Your goal — Reproduce the entries below exactly, but only from the line containing "payroll.xlsx: [94,1077,423,1266] ->" to the line containing "Lease: [536,388,563,415] ->", inclusive.

Dataset records —

Content starts

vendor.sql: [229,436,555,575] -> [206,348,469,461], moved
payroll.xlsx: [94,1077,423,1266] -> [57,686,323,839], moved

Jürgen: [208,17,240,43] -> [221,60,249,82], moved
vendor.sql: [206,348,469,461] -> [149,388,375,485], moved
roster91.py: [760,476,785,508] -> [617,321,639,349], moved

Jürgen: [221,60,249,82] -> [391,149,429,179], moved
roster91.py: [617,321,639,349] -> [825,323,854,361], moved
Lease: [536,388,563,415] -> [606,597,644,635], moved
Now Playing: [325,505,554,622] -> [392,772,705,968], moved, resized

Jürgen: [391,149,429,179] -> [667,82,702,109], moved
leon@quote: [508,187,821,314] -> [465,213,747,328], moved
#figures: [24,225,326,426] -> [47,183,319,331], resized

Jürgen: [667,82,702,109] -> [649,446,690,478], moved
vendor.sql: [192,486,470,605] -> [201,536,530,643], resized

Content ends
Content starts

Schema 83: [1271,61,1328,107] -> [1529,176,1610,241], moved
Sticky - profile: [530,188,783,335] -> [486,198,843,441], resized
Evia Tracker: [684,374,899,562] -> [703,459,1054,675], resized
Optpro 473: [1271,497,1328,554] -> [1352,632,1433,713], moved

Content ends
Content starts

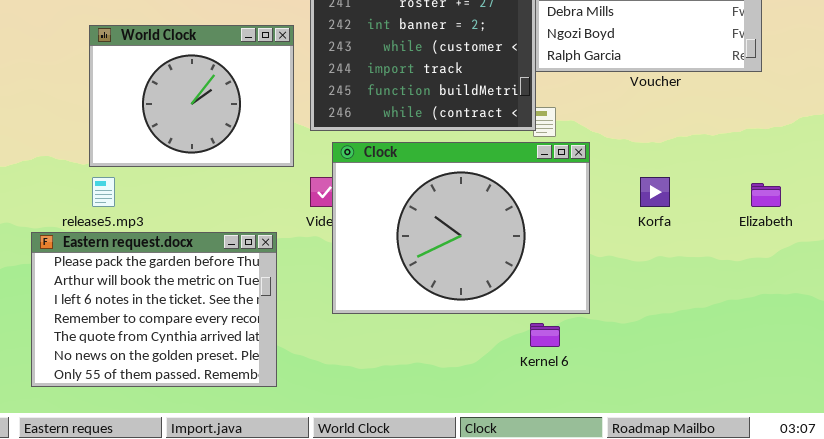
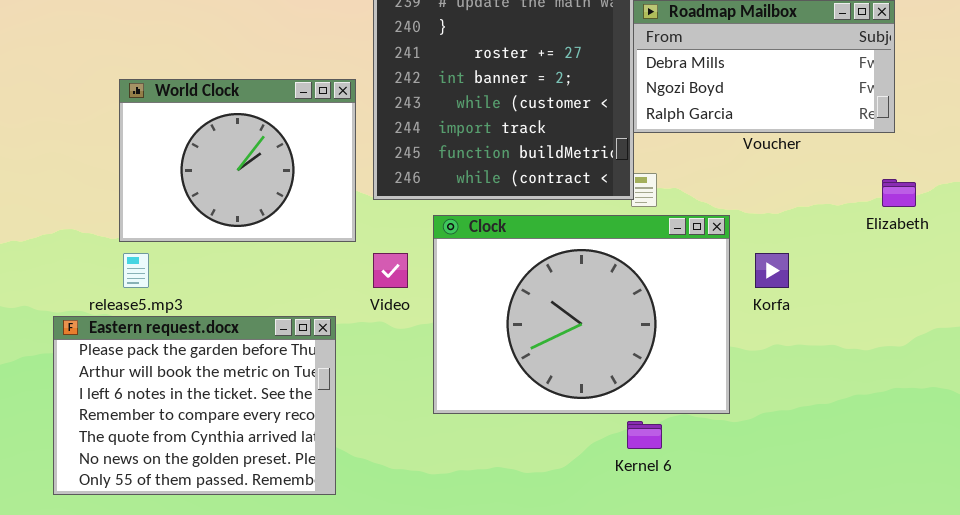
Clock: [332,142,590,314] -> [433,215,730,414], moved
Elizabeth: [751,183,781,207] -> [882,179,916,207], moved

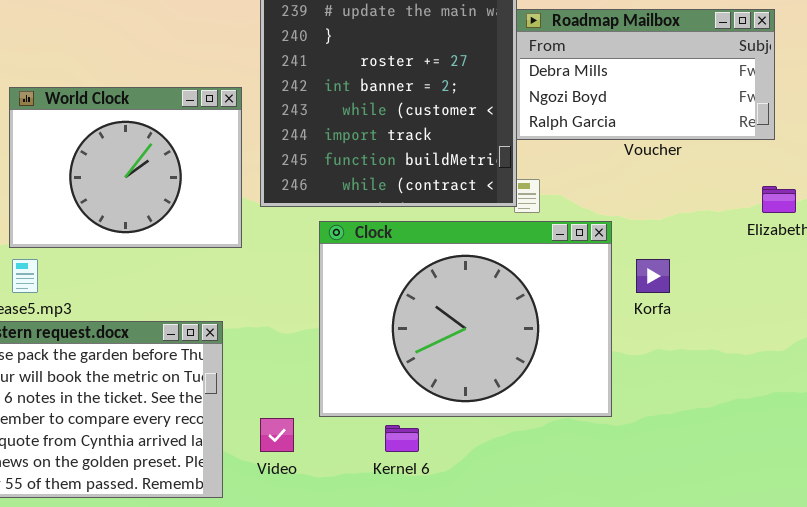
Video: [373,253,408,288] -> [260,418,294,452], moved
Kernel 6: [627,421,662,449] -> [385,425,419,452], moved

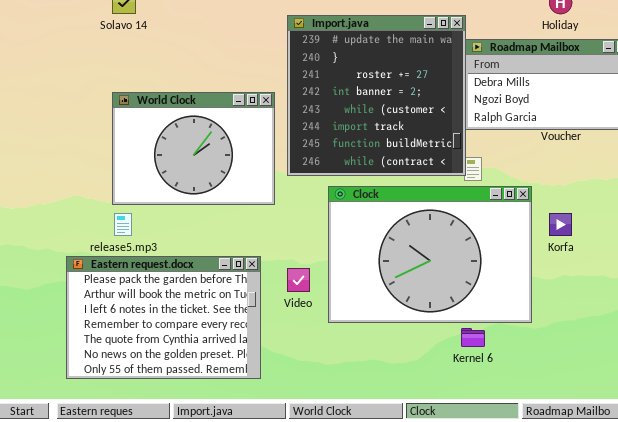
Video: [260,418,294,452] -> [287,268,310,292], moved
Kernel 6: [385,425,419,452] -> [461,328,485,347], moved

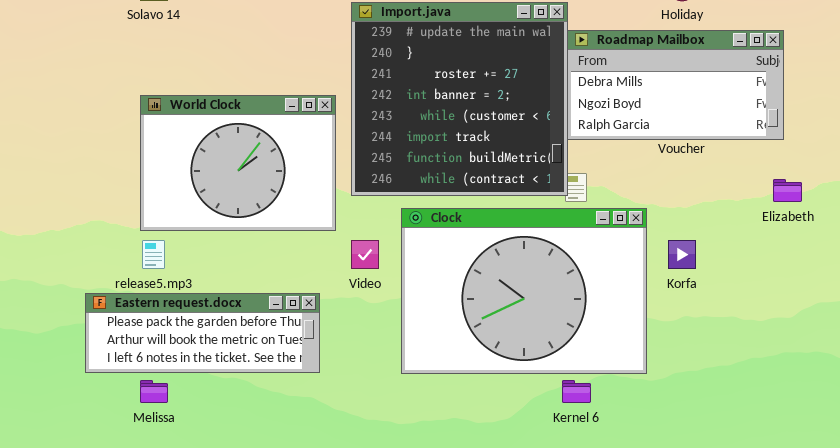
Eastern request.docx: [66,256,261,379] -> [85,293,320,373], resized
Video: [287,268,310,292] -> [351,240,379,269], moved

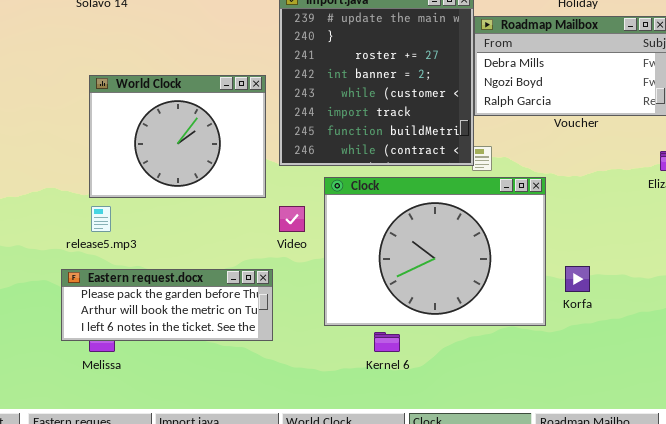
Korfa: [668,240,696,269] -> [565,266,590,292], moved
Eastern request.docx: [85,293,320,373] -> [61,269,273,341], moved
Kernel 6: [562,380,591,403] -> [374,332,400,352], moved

Content ends

Answer area —
payroll.xlsx: [94,1077,423,1266] -> [57,686,323,839], moved

Jürgen: [208,17,240,43] -> [221,60,249,82], moved
vendor.sql: [206,348,469,461] -> [149,388,375,485], moved
roster91.py: [760,476,785,508] -> [617,321,639,349], moved

Jürgen: [221,60,249,82] -> [391,149,429,179], moved
roster91.py: [617,321,639,349] -> [825,323,854,361], moved
Lease: [536,388,563,415] -> [606,597,644,635], moved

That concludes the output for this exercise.